> _JOB_
Copy out the material word for word, beginning at the line containing "The width and height of the screenshot is (1308, 924)." and continuing through the line containing "coordinates (519, 252).", with both of those lines included.

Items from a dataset
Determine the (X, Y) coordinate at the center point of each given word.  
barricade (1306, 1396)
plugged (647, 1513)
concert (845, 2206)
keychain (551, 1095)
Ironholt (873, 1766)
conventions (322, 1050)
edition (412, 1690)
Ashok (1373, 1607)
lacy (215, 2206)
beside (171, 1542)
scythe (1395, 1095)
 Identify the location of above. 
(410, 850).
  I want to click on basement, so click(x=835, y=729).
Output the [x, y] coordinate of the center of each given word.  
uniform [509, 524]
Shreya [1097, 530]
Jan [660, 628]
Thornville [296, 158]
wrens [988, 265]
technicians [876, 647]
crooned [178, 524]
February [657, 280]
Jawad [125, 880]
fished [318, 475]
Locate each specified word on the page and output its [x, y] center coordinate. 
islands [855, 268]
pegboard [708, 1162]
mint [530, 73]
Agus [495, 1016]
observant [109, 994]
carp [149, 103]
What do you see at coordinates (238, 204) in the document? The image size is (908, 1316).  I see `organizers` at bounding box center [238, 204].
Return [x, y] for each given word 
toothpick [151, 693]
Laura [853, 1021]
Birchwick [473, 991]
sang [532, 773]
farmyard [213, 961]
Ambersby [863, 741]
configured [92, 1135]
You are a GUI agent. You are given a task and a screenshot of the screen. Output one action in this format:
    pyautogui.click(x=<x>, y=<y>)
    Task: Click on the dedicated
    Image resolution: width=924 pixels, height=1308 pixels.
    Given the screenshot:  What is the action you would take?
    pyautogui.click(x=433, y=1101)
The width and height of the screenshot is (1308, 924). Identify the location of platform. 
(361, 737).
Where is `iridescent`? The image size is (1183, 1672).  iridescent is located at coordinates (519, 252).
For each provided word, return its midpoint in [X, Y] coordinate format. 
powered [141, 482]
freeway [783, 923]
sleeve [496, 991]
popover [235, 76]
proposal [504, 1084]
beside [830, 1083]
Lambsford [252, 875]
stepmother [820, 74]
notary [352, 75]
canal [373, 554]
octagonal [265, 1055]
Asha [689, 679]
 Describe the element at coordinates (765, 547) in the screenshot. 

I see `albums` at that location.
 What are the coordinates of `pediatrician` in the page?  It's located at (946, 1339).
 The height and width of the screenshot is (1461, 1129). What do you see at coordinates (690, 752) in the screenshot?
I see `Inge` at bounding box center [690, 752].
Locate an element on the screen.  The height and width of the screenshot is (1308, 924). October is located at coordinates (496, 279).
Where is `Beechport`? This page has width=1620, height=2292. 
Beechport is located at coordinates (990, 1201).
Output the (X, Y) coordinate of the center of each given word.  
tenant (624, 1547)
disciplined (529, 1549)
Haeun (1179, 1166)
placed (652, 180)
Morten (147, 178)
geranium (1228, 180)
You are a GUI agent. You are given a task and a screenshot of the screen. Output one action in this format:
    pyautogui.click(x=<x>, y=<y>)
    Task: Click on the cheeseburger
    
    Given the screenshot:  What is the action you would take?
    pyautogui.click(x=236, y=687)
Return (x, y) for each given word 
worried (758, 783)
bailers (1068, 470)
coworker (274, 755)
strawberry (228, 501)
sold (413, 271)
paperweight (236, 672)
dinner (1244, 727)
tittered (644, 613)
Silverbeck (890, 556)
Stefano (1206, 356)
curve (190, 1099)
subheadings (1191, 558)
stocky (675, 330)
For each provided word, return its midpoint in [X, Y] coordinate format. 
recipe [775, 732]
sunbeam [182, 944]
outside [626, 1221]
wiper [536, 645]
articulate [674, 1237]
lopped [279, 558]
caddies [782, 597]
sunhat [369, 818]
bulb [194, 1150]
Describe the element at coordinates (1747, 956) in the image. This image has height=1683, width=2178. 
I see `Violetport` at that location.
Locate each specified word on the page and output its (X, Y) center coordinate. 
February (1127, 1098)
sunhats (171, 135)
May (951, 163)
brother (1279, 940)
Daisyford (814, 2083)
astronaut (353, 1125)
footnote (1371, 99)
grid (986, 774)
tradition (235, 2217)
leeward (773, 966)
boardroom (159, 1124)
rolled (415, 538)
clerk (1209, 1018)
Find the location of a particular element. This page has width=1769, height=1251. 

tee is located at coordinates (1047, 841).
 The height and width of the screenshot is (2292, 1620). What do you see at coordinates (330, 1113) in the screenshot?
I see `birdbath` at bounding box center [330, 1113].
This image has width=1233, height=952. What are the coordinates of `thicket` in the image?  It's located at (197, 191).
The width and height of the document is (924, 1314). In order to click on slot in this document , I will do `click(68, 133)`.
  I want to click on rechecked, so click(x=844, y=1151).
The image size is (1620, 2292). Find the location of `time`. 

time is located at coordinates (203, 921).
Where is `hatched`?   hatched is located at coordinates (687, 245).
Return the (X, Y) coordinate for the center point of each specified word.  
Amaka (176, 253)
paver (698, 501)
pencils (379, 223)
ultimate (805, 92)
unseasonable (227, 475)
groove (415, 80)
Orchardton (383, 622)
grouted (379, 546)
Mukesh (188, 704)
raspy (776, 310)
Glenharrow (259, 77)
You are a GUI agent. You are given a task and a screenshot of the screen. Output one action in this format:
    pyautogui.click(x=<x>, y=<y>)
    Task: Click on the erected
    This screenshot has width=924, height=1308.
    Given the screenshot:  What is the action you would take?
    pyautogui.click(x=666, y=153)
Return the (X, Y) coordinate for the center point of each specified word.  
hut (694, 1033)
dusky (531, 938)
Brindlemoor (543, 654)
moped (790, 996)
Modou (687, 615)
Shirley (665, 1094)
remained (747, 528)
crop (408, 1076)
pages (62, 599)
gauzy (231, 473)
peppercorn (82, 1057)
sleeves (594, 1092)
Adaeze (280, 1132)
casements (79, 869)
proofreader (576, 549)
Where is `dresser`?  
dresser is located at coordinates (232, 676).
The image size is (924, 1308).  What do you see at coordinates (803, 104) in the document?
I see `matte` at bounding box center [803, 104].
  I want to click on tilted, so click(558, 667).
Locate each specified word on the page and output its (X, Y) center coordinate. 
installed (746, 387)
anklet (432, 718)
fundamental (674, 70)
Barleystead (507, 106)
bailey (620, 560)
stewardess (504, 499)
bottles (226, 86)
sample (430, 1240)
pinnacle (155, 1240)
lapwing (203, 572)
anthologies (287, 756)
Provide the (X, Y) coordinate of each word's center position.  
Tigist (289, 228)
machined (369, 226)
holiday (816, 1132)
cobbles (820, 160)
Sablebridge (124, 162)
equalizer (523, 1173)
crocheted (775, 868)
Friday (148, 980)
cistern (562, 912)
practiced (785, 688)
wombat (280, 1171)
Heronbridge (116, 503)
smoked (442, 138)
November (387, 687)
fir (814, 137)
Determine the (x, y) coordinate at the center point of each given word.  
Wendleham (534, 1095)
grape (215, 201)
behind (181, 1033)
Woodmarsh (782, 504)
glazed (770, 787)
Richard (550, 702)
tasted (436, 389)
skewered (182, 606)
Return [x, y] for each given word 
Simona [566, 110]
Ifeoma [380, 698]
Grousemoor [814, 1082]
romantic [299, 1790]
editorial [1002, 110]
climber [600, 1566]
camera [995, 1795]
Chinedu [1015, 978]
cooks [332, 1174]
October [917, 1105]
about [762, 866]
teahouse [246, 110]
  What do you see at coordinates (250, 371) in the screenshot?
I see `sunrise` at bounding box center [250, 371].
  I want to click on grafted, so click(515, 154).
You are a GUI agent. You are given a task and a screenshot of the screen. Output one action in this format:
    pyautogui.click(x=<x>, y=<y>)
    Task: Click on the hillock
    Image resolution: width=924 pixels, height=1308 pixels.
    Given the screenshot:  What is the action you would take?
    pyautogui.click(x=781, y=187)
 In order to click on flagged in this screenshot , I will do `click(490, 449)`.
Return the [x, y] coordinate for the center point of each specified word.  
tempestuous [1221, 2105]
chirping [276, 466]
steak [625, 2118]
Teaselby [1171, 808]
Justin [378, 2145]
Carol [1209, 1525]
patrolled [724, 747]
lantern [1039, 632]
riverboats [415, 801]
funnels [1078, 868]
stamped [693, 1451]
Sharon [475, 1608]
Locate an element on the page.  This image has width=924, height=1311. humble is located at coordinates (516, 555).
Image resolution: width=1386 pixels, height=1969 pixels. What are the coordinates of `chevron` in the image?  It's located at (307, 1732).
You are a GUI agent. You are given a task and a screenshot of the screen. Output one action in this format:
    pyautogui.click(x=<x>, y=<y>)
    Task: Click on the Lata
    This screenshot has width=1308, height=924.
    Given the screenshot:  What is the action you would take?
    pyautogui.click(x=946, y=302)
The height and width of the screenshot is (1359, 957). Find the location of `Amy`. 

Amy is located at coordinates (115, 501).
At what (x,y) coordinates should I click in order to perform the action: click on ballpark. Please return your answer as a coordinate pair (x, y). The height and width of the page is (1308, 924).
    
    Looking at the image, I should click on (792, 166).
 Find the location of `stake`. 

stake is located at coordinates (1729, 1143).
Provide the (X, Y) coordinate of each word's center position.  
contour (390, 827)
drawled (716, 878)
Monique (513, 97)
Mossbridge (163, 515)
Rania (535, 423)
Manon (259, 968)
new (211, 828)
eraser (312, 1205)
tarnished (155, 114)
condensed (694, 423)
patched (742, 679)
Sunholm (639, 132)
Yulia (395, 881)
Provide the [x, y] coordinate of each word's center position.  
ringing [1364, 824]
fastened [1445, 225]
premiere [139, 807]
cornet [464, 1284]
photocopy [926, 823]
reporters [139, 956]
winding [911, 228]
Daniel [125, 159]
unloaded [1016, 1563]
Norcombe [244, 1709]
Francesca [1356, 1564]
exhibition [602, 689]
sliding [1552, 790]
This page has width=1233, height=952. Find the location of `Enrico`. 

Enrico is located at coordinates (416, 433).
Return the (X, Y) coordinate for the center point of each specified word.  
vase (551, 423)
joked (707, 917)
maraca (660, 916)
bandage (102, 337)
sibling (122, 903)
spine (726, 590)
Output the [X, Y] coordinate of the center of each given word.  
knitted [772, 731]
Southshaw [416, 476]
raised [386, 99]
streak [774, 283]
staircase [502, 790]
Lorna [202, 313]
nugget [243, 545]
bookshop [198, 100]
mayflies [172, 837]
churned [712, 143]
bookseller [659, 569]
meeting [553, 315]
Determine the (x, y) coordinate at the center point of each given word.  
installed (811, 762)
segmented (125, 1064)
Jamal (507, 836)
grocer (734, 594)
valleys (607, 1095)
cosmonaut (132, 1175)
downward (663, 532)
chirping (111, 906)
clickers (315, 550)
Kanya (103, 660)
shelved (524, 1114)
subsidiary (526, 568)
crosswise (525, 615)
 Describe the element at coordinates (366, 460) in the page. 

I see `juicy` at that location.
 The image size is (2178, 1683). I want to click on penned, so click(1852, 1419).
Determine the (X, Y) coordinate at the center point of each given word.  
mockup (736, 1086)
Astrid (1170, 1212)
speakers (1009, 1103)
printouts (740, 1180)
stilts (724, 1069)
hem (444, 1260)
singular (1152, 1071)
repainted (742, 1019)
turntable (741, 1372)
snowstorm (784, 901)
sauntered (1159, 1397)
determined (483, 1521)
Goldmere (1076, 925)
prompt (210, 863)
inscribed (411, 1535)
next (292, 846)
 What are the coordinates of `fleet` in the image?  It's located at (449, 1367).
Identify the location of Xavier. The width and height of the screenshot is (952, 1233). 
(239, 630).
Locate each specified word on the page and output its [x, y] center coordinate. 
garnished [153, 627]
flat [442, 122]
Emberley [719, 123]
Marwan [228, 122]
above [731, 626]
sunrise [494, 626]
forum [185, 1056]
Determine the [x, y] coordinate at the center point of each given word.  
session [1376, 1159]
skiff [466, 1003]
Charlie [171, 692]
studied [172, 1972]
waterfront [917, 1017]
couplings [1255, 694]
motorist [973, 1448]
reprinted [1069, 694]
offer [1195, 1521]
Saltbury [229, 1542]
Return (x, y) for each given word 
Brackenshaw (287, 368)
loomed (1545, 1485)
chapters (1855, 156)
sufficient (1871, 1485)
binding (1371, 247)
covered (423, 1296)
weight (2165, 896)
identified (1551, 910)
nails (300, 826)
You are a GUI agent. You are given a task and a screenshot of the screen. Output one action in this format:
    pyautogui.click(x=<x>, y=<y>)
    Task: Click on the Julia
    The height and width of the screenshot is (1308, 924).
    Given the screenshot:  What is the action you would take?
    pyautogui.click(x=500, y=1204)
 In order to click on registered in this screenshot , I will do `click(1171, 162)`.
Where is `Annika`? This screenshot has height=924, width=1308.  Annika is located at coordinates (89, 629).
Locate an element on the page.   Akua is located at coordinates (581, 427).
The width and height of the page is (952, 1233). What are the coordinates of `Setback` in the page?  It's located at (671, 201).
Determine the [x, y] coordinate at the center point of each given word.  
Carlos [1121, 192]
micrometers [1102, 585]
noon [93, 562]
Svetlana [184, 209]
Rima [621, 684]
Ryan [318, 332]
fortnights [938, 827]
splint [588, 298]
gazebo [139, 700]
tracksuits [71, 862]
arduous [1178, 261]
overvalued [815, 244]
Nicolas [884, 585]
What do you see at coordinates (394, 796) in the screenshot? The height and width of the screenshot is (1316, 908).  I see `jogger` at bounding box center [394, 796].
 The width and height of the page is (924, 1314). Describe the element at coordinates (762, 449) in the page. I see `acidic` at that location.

> _WRITTEN SOLUTION_
The width and height of the screenshot is (1308, 924). Identify the location of platform. 
(361, 737).
Where is `iridescent`? The image size is (1183, 1672).  iridescent is located at coordinates (519, 252).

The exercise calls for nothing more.